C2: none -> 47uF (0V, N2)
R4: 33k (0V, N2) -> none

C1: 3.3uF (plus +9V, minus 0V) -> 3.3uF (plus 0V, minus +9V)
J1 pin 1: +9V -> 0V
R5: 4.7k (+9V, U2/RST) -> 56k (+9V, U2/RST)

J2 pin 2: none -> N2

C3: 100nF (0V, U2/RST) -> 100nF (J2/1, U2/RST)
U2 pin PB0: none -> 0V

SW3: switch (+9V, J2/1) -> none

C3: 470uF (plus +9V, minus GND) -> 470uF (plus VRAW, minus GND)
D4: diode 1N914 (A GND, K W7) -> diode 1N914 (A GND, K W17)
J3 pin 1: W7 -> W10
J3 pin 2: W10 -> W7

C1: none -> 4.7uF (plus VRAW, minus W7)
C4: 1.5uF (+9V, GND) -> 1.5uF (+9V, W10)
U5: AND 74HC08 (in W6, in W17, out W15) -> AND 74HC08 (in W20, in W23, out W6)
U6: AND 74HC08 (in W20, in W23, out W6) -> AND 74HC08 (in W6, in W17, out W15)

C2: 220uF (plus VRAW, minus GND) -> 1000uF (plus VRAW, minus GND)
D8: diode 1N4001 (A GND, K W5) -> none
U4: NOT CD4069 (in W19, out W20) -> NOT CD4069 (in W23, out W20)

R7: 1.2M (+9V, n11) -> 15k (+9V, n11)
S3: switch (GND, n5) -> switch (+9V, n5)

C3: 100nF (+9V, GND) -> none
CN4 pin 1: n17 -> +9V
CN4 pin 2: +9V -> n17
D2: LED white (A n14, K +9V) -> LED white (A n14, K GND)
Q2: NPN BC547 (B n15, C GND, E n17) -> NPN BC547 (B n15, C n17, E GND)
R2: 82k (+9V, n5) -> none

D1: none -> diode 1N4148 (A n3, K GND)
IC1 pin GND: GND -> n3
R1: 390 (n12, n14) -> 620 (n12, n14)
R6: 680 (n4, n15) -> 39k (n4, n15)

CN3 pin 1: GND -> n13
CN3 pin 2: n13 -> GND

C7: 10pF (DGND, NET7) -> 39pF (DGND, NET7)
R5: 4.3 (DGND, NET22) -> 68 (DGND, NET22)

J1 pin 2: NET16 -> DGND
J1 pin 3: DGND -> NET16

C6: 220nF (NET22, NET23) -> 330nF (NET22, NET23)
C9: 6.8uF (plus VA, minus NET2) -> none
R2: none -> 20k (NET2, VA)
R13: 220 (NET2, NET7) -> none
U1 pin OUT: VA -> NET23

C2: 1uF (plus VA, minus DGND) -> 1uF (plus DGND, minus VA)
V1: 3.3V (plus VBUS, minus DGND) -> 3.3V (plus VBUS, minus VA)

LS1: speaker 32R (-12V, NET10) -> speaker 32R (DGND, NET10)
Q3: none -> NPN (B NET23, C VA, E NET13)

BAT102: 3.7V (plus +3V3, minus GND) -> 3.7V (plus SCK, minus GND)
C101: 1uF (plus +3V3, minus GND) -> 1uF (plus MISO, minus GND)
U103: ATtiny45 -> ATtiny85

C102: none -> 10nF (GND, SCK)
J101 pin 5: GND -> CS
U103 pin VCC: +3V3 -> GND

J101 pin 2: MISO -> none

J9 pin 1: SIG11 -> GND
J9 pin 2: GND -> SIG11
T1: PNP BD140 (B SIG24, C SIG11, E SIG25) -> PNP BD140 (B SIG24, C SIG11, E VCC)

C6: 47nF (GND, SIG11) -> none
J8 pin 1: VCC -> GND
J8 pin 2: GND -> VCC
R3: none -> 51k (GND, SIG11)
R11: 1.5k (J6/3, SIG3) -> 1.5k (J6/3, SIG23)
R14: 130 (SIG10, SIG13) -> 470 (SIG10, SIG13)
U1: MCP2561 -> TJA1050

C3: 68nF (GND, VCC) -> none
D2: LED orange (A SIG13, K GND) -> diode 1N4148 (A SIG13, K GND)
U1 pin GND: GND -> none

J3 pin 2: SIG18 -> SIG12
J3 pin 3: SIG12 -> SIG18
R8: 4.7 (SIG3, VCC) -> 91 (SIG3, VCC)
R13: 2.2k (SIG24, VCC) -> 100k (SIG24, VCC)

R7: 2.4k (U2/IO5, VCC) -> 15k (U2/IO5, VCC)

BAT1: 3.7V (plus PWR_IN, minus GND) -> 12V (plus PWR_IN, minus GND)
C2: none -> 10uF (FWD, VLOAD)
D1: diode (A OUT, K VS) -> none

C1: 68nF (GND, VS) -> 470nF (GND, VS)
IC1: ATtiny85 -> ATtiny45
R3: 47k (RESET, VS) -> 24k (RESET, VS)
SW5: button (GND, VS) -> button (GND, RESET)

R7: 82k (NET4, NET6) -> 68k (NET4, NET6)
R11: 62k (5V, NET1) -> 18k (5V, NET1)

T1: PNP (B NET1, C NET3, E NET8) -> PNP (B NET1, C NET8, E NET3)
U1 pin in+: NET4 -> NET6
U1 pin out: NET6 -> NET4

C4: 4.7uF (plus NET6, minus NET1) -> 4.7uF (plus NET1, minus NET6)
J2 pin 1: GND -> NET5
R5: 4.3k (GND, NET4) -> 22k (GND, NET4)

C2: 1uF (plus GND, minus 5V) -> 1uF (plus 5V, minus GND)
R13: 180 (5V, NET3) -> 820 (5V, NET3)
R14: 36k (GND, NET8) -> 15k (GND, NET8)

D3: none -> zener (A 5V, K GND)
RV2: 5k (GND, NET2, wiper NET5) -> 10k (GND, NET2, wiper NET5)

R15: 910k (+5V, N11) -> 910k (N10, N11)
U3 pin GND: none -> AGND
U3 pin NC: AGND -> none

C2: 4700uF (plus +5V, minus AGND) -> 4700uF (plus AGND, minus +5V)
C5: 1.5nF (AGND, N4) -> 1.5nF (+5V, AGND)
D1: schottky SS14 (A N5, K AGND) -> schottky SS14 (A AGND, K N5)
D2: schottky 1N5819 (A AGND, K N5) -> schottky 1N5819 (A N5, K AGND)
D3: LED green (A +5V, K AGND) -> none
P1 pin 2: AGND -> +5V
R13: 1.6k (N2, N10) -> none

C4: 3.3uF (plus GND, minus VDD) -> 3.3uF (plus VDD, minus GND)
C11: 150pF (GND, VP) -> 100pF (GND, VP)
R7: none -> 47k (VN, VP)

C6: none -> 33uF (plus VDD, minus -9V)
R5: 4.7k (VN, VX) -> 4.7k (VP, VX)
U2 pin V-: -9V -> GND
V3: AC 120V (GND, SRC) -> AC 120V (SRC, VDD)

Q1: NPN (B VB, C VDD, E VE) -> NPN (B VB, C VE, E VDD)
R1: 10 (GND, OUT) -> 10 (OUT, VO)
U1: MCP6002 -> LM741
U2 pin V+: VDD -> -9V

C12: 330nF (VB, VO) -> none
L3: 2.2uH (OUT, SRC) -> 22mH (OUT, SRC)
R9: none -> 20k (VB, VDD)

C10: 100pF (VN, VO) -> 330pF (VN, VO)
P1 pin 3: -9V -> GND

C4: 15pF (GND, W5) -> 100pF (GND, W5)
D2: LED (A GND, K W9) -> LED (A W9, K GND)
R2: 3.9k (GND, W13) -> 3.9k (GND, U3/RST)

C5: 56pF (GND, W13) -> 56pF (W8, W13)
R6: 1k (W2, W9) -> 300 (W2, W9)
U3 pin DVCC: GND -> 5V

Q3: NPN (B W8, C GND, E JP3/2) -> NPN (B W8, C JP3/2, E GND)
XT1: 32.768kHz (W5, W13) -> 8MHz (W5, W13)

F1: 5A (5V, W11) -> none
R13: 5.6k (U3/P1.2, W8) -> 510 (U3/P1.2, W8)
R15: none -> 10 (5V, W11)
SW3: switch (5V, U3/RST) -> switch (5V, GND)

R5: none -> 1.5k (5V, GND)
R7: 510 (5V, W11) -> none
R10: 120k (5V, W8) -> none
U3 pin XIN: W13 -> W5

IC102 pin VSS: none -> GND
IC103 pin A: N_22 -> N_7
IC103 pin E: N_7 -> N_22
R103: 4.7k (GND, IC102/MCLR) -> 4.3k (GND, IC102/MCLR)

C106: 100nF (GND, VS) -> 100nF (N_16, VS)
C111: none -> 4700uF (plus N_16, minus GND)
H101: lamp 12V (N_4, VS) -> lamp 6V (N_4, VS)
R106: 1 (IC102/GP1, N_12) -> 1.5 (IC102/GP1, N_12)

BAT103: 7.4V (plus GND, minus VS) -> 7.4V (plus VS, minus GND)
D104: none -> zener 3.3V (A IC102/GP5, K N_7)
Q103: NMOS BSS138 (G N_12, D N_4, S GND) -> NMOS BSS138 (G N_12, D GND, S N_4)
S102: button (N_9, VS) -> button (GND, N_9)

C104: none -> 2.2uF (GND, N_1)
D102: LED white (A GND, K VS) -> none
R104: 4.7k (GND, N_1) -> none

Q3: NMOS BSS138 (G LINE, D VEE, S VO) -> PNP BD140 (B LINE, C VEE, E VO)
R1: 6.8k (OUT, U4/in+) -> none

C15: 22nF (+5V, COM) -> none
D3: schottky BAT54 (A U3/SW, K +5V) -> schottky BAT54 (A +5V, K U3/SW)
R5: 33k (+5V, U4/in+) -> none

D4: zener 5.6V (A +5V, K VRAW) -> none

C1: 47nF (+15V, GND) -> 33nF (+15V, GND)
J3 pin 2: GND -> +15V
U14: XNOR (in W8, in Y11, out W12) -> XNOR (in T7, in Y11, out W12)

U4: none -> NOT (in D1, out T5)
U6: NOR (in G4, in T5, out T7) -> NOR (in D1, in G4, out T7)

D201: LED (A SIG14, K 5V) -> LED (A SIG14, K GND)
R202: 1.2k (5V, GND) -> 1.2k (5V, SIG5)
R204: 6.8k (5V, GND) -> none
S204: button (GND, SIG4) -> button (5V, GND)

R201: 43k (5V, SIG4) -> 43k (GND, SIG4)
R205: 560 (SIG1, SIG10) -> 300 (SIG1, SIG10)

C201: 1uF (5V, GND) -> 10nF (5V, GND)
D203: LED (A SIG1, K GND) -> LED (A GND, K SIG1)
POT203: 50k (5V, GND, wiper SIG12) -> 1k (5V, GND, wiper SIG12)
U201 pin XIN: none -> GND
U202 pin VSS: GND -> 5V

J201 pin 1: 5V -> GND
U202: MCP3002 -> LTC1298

================

I'd like an exact copy of the lines above, from the very first one through the line that contains "J9 pin 1: SIG11 -> GND", with nothing else added.

• Response below:
C2: none -> 47uF (0V, N2)
R4: 33k (0V, N2) -> none

C1: 3.3uF (plus +9V, minus 0V) -> 3.3uF (plus 0V, minus +9V)
J1 pin 1: +9V -> 0V
R5: 4.7k (+9V, U2/RST) -> 56k (+9V, U2/RST)

J2 pin 2: none -> N2

C3: 100nF (0V, U2/RST) -> 100nF (J2/1, U2/RST)
U2 pin PB0: none -> 0V

SW3: switch (+9V, J2/1) -> none

C3: 470uF (plus +9V, minus GND) -> 470uF (plus VRAW, minus GND)
D4: diode 1N914 (A GND, K W7) -> diode 1N914 (A GND, K W17)
J3 pin 1: W7 -> W10
J3 pin 2: W10 -> W7

C1: none -> 4.7uF (plus VRAW, minus W7)
C4: 1.5uF (+9V, GND) -> 1.5uF (+9V, W10)
U5: AND 74HC08 (in W6, in W17, out W15) -> AND 74HC08 (in W20, in W23, out W6)
U6: AND 74HC08 (in W20, in W23, out W6) -> AND 74HC08 (in W6, in W17, out W15)

C2: 220uF (plus VRAW, minus GND) -> 1000uF (plus VRAW, minus GND)
D8: diode 1N4001 (A GND, K W5) -> none
U4: NOT CD4069 (in W19, out W20) -> NOT CD4069 (in W23, out W20)

R7: 1.2M (+9V, n11) -> 15k (+9V, n11)
S3: switch (GND, n5) -> switch (+9V, n5)

C3: 100nF (+9V, GND) -> none
CN4 pin 1: n17 -> +9V
CN4 pin 2: +9V -> n17
D2: LED white (A n14, K +9V) -> LED white (A n14, K GND)
Q2: NPN BC547 (B n15, C GND, E n17) -> NPN BC547 (B n15, C n17, E GND)
R2: 82k (+9V, n5) -> none

D1: none -> diode 1N4148 (A n3, K GND)
IC1 pin GND: GND -> n3
R1: 390 (n12, n14) -> 620 (n12, n14)
R6: 680 (n4, n15) -> 39k (n4, n15)

CN3 pin 1: GND -> n13
CN3 pin 2: n13 -> GND

C7: 10pF (DGND, NET7) -> 39pF (DGND, NET7)
R5: 4.3 (DGND, NET22) -> 68 (DGND, NET22)

J1 pin 2: NET16 -> DGND
J1 pin 3: DGND -> NET16

C6: 220nF (NET22, NET23) -> 330nF (NET22, NET23)
C9: 6.8uF (plus VA, minus NET2) -> none
R2: none -> 20k (NET2, VA)
R13: 220 (NET2, NET7) -> none
U1 pin OUT: VA -> NET23

C2: 1uF (plus VA, minus DGND) -> 1uF (plus DGND, minus VA)
V1: 3.3V (plus VBUS, minus DGND) -> 3.3V (plus VBUS, minus VA)

LS1: speaker 32R (-12V, NET10) -> speaker 32R (DGND, NET10)
Q3: none -> NPN (B NET23, C VA, E NET13)

BAT102: 3.7V (plus +3V3, minus GND) -> 3.7V (plus SCK, minus GND)
C101: 1uF (plus +3V3, minus GND) -> 1uF (plus MISO, minus GND)
U103: ATtiny45 -> ATtiny85

C102: none -> 10nF (GND, SCK)
J101 pin 5: GND -> CS
U103 pin VCC: +3V3 -> GND

J101 pin 2: MISO -> none

J9 pin 1: SIG11 -> GND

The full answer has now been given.